■ Aim of the task
Search the data for the word "degrees" and copy each line that has it.

■ Dataset excerpt
################
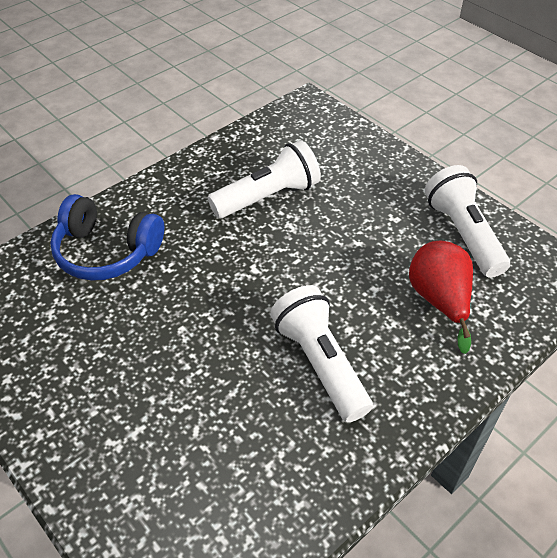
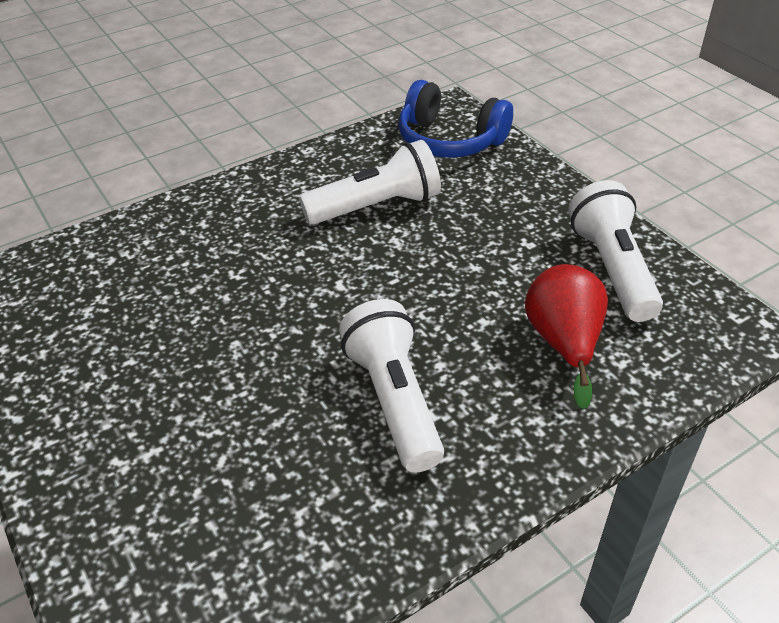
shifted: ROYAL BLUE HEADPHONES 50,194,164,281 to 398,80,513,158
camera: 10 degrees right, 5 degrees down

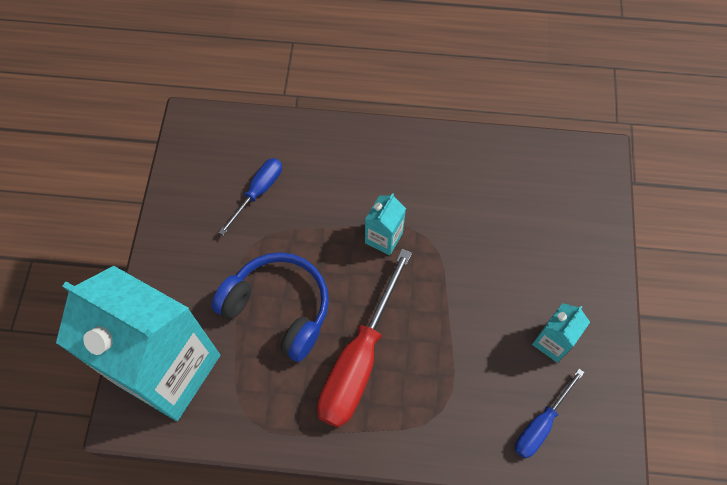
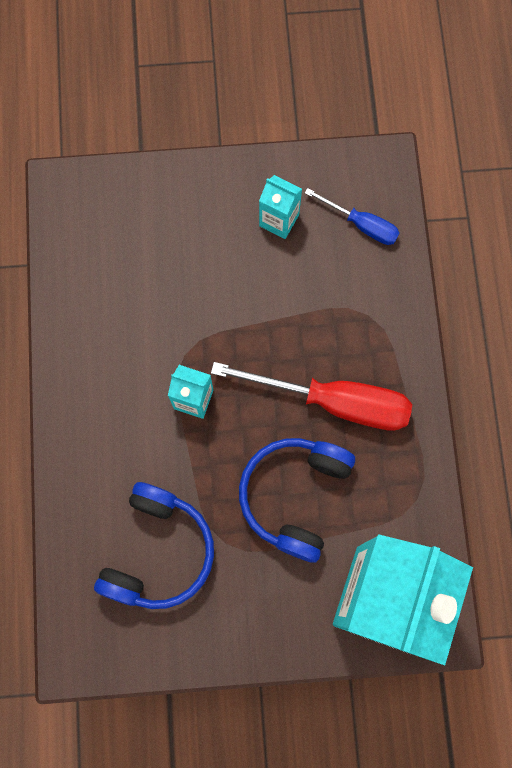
swapped: ROYAL BLUE HAND SCREWDRIVER 219,158,282,236 to ROYAL BLUE HEADPHONES 94,482,214,609
camera: 100 degrees left, 10 degrees up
################
■ Response area
camera: 10 degrees right, 5 degrees down
camera: 100 degrees left, 10 degrees up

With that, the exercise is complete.